Across the listing below, how many lines have the word "moved" in them? Provide only the number.

##### Record set

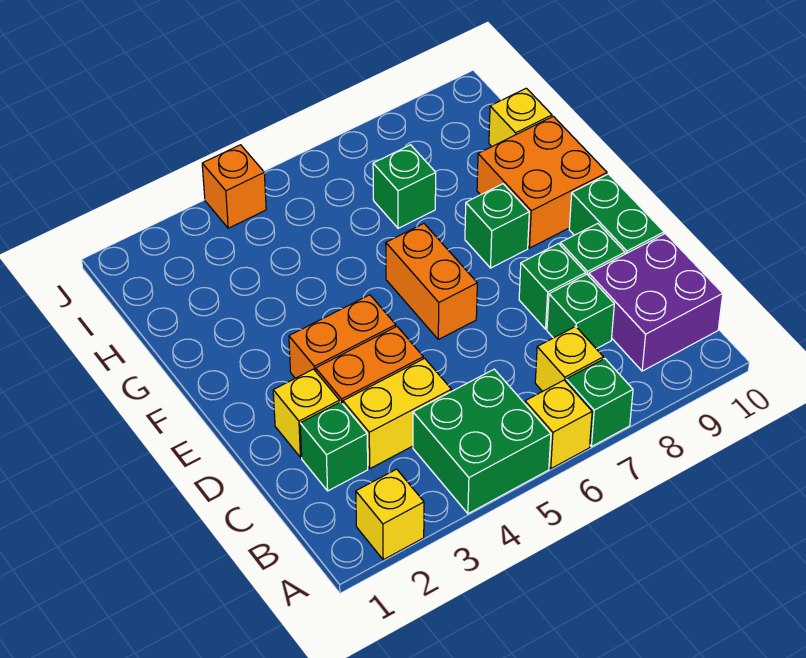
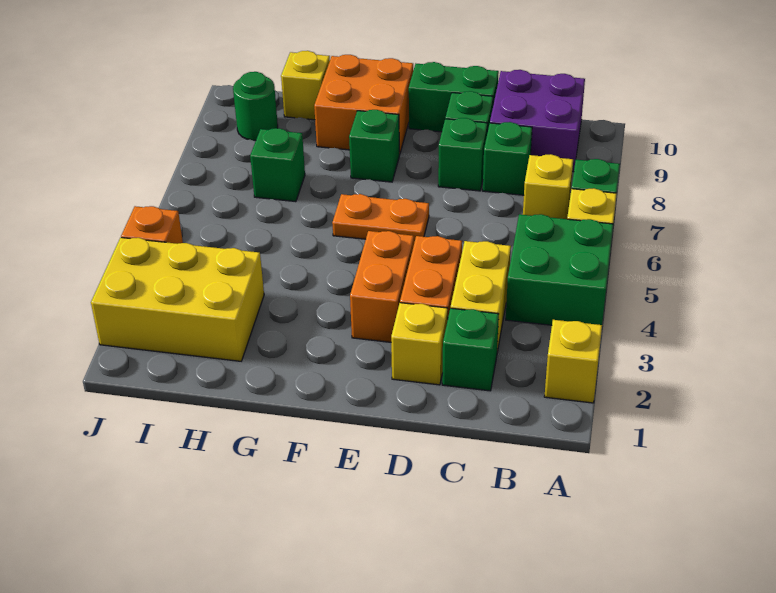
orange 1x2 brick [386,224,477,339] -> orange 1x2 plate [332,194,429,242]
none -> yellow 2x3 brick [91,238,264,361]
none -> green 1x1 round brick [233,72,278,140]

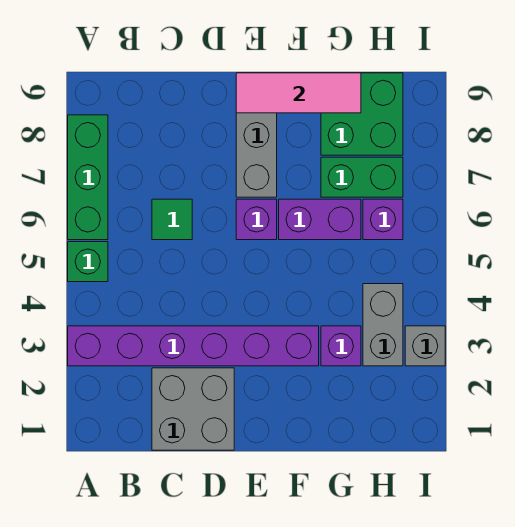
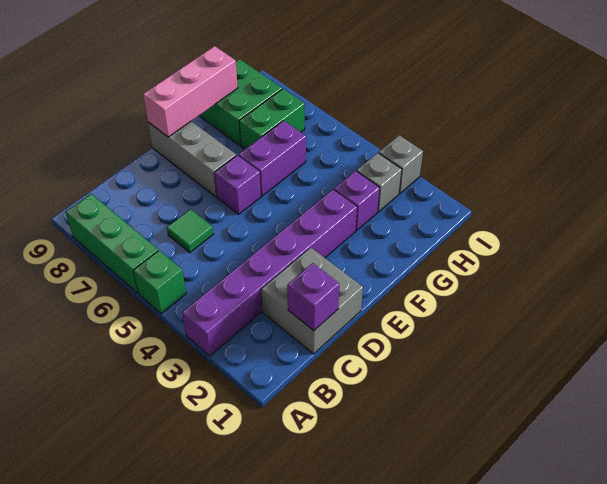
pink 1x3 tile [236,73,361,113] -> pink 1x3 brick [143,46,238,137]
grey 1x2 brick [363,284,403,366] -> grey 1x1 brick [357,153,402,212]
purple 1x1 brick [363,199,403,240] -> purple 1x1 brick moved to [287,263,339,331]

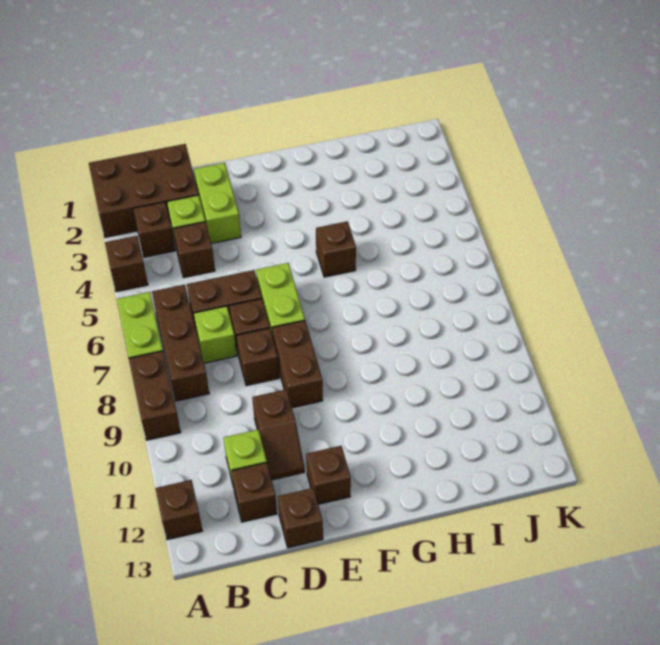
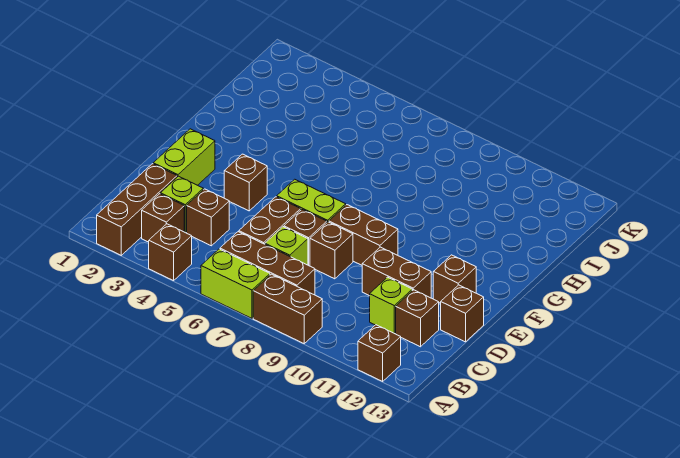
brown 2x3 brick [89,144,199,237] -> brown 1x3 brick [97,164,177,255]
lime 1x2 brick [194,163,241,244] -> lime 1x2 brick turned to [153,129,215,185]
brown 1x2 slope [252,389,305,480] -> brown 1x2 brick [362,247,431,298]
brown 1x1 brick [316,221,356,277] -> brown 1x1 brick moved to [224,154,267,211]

##########

• **Exercise output**
2